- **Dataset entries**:
■ ■ ■ ■ ■ ■ ■

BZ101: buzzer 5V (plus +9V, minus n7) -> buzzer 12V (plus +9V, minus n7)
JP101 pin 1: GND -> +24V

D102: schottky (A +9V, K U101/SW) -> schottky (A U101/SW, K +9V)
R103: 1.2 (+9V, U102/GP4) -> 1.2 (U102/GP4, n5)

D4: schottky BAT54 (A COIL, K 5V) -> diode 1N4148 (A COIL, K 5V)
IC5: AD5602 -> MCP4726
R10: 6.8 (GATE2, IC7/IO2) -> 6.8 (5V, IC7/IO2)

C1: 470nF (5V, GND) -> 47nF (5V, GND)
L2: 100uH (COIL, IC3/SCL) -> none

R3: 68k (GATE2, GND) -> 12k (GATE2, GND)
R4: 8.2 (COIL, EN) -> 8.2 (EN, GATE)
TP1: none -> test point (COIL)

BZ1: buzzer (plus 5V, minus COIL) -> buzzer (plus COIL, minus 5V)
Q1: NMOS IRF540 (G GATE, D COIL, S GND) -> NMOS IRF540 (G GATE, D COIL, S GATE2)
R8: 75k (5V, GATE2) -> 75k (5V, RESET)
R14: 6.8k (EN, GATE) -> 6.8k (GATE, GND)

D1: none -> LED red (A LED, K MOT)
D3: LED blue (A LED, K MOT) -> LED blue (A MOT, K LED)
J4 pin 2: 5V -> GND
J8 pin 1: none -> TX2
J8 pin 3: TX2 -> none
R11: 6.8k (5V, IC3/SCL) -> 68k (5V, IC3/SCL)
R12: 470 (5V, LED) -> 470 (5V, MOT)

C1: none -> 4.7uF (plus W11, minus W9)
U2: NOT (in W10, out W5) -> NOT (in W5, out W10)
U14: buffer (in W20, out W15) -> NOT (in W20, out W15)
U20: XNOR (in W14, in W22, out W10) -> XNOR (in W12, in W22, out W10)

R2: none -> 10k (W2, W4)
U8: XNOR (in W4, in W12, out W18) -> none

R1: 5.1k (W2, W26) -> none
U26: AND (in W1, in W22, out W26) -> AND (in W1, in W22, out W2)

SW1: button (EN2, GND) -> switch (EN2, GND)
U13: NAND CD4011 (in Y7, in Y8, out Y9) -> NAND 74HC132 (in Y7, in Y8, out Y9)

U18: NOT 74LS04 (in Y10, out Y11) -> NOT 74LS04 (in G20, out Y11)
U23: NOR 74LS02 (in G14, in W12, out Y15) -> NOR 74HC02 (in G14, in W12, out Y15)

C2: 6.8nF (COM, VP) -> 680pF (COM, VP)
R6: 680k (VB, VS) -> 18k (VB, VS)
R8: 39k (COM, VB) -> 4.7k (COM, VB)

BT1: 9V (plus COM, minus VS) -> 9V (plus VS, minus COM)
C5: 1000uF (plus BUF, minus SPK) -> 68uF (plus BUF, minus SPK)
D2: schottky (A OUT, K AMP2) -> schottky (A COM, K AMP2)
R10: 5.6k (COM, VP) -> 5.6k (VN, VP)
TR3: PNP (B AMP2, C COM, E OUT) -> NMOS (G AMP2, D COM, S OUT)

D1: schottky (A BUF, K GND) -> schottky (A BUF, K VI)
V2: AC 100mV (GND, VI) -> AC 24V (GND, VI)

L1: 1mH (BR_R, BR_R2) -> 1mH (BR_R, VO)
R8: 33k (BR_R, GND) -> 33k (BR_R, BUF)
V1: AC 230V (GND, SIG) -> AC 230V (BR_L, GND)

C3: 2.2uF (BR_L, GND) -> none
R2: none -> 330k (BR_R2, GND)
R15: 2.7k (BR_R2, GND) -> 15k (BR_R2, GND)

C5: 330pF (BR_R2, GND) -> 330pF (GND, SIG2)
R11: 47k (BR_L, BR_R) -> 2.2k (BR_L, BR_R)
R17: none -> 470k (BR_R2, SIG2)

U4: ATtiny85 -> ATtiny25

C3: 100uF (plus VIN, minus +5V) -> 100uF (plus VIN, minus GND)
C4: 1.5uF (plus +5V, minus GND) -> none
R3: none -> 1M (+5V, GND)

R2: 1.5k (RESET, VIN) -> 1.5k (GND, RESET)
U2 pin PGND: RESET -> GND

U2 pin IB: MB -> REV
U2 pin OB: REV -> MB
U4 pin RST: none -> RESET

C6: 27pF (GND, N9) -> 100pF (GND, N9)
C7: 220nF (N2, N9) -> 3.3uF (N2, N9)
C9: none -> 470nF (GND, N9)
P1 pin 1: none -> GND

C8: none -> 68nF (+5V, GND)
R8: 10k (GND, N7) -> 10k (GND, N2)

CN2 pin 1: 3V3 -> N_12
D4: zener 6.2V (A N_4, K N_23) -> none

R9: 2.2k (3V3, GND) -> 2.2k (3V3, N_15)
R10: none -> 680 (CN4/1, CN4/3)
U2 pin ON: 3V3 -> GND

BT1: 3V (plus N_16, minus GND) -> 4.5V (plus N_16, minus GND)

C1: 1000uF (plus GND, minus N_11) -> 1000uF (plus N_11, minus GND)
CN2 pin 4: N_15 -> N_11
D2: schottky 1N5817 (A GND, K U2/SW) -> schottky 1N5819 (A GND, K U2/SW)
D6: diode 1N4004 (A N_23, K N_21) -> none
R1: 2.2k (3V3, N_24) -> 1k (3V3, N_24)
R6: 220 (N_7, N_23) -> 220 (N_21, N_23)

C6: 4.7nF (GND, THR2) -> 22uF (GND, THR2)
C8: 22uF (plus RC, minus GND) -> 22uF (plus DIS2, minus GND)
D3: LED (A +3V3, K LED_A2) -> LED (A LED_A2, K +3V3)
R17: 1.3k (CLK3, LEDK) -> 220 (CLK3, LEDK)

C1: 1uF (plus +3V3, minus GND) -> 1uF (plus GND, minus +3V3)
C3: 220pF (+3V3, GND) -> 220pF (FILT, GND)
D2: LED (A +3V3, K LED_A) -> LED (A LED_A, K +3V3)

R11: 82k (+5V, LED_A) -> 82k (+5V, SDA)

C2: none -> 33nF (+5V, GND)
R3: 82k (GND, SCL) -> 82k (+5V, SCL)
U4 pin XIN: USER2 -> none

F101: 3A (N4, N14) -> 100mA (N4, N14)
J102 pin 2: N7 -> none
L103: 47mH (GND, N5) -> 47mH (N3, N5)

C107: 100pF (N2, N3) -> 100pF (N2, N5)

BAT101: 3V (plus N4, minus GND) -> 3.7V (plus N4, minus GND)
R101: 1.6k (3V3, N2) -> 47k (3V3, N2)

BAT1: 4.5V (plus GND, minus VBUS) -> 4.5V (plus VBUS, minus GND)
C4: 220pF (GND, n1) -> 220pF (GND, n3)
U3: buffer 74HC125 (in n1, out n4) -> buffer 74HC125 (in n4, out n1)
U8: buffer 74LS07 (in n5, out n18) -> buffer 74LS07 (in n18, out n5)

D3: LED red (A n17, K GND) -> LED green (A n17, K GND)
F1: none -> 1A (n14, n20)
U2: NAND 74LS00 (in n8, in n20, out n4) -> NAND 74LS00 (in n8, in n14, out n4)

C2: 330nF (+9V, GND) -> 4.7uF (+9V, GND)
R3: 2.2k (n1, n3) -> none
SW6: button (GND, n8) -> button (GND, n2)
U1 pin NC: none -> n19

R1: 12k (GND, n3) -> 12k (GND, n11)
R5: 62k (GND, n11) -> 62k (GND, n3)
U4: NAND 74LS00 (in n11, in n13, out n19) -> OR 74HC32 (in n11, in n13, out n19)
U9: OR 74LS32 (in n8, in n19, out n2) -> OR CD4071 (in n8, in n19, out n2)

■ ■ ■ ■ ■ ■ ■

- **EXERCISE INSTRUCTIONS**:
Give back all of the entries above, unchanged in every word.

- **EXERCISE SOLUTION**:
BZ101: buzzer 5V (plus +9V, minus n7) -> buzzer 12V (plus +9V, minus n7)
JP101 pin 1: GND -> +24V

D102: schottky (A +9V, K U101/SW) -> schottky (A U101/SW, K +9V)
R103: 1.2 (+9V, U102/GP4) -> 1.2 (U102/GP4, n5)

D4: schottky BAT54 (A COIL, K 5V) -> diode 1N4148 (A COIL, K 5V)
IC5: AD5602 -> MCP4726
R10: 6.8 (GATE2, IC7/IO2) -> 6.8 (5V, IC7/IO2)

C1: 470nF (5V, GND) -> 47nF (5V, GND)
L2: 100uH (COIL, IC3/SCL) -> none

R3: 68k (GATE2, GND) -> 12k (GATE2, GND)
R4: 8.2 (COIL, EN) -> 8.2 (EN, GATE)
TP1: none -> test point (COIL)

BZ1: buzzer (plus 5V, minus COIL) -> buzzer (plus COIL, minus 5V)
Q1: NMOS IRF540 (G GATE, D COIL, S GND) -> NMOS IRF540 (G GATE, D COIL, S GATE2)
R8: 75k (5V, GATE2) -> 75k (5V, RESET)
R14: 6.8k (EN, GATE) -> 6.8k (GATE, GND)

D1: none -> LED red (A LED, K MOT)
D3: LED blue (A LED, K MOT) -> LED blue (A MOT, K LED)
J4 pin 2: 5V -> GND
J8 pin 1: none -> TX2
J8 pin 3: TX2 -> none
R11: 6.8k (5V, IC3/SCL) -> 68k (5V, IC3/SCL)
R12: 470 (5V, LED) -> 470 (5V, MOT)

C1: none -> 4.7uF (plus W11, minus W9)
U2: NOT (in W10, out W5) -> NOT (in W5, out W10)
U14: buffer (in W20, out W15) -> NOT (in W20, out W15)
U20: XNOR (in W14, in W22, out W10) -> XNOR (in W12, in W22, out W10)

R2: none -> 10k (W2, W4)
U8: XNOR (in W4, in W12, out W18) -> none

R1: 5.1k (W2, W26) -> none
U26: AND (in W1, in W22, out W26) -> AND (in W1, in W22, out W2)

SW1: button (EN2, GND) -> switch (EN2, GND)
U13: NAND CD4011 (in Y7, in Y8, out Y9) -> NAND 74HC132 (in Y7, in Y8, out Y9)

U18: NOT 74LS04 (in Y10, out Y11) -> NOT 74LS04 (in G20, out Y11)
U23: NOR 74LS02 (in G14, in W12, out Y15) -> NOR 74HC02 (in G14, in W12, out Y15)

C2: 6.8nF (COM, VP) -> 680pF (COM, VP)
R6: 680k (VB, VS) -> 18k (VB, VS)
R8: 39k (COM, VB) -> 4.7k (COM, VB)

BT1: 9V (plus COM, minus VS) -> 9V (plus VS, minus COM)
C5: 1000uF (plus BUF, minus SPK) -> 68uF (plus BUF, minus SPK)
D2: schottky (A OUT, K AMP2) -> schottky (A COM, K AMP2)
R10: 5.6k (COM, VP) -> 5.6k (VN, VP)
TR3: PNP (B AMP2, C COM, E OUT) -> NMOS (G AMP2, D COM, S OUT)

D1: schottky (A BUF, K GND) -> schottky (A BUF, K VI)
V2: AC 100mV (GND, VI) -> AC 24V (GND, VI)

L1: 1mH (BR_R, BR_R2) -> 1mH (BR_R, VO)
R8: 33k (BR_R, GND) -> 33k (BR_R, BUF)
V1: AC 230V (GND, SIG) -> AC 230V (BR_L, GND)

C3: 2.2uF (BR_L, GND) -> none
R2: none -> 330k (BR_R2, GND)
R15: 2.7k (BR_R2, GND) -> 15k (BR_R2, GND)

C5: 330pF (BR_R2, GND) -> 330pF (GND, SIG2)
R11: 47k (BR_L, BR_R) -> 2.2k (BR_L, BR_R)
R17: none -> 470k (BR_R2, SIG2)

U4: ATtiny85 -> ATtiny25

C3: 100uF (plus VIN, minus +5V) -> 100uF (plus VIN, minus GND)
C4: 1.5uF (plus +5V, minus GND) -> none
R3: none -> 1M (+5V, GND)

R2: 1.5k (RESET, VIN) -> 1.5k (GND, RESET)
U2 pin PGND: RESET -> GND

U2 pin IB: MB -> REV
U2 pin OB: REV -> MB
U4 pin RST: none -> RESET

C6: 27pF (GND, N9) -> 100pF (GND, N9)
C7: 220nF (N2, N9) -> 3.3uF (N2, N9)
C9: none -> 470nF (GND, N9)
P1 pin 1: none -> GND

C8: none -> 68nF (+5V, GND)
R8: 10k (GND, N7) -> 10k (GND, N2)

CN2 pin 1: 3V3 -> N_12
D4: zener 6.2V (A N_4, K N_23) -> none

R9: 2.2k (3V3, GND) -> 2.2k (3V3, N_15)
R10: none -> 680 (CN4/1, CN4/3)
U2 pin ON: 3V3 -> GND

BT1: 3V (plus N_16, minus GND) -> 4.5V (plus N_16, minus GND)

C1: 1000uF (plus GND, minus N_11) -> 1000uF (plus N_11, minus GND)
CN2 pin 4: N_15 -> N_11
D2: schottky 1N5817 (A GND, K U2/SW) -> schottky 1N5819 (A GND, K U2/SW)
D6: diode 1N4004 (A N_23, K N_21) -> none
R1: 2.2k (3V3, N_24) -> 1k (3V3, N_24)
R6: 220 (N_7, N_23) -> 220 (N_21, N_23)

C6: 4.7nF (GND, THR2) -> 22uF (GND, THR2)
C8: 22uF (plus RC, minus GND) -> 22uF (plus DIS2, minus GND)
D3: LED (A +3V3, K LED_A2) -> LED (A LED_A2, K +3V3)
R17: 1.3k (CLK3, LEDK) -> 220 (CLK3, LEDK)

C1: 1uF (plus +3V3, minus GND) -> 1uF (plus GND, minus +3V3)
C3: 220pF (+3V3, GND) -> 220pF (FILT, GND)
D2: LED (A +3V3, K LED_A) -> LED (A LED_A, K +3V3)

R11: 82k (+5V, LED_A) -> 82k (+5V, SDA)

C2: none -> 33nF (+5V, GND)
R3: 82k (GND, SCL) -> 82k (+5V, SCL)
U4 pin XIN: USER2 -> none

F101: 3A (N4, N14) -> 100mA (N4, N14)
J102 pin 2: N7 -> none
L103: 47mH (GND, N5) -> 47mH (N3, N5)

C107: 100pF (N2, N3) -> 100pF (N2, N5)

BAT101: 3V (plus N4, minus GND) -> 3.7V (plus N4, minus GND)
R101: 1.6k (3V3, N2) -> 47k (3V3, N2)

BAT1: 4.5V (plus GND, minus VBUS) -> 4.5V (plus VBUS, minus GND)
C4: 220pF (GND, n1) -> 220pF (GND, n3)
U3: buffer 74HC125 (in n1, out n4) -> buffer 74HC125 (in n4, out n1)
U8: buffer 74LS07 (in n5, out n18) -> buffer 74LS07 (in n18, out n5)

D3: LED red (A n17, K GND) -> LED green (A n17, K GND)
F1: none -> 1A (n14, n20)
U2: NAND 74LS00 (in n8, in n20, out n4) -> NAND 74LS00 (in n8, in n14, out n4)

C2: 330nF (+9V, GND) -> 4.7uF (+9V, GND)
R3: 2.2k (n1, n3) -> none
SW6: button (GND, n8) -> button (GND, n2)
U1 pin NC: none -> n19

R1: 12k (GND, n3) -> 12k (GND, n11)
R5: 62k (GND, n11) -> 62k (GND, n3)
U4: NAND 74LS00 (in n11, in n13, out n19) -> OR 74HC32 (in n11, in n13, out n19)
U9: OR 74LS32 (in n8, in n19, out n2) -> OR CD4071 (in n8, in n19, out n2)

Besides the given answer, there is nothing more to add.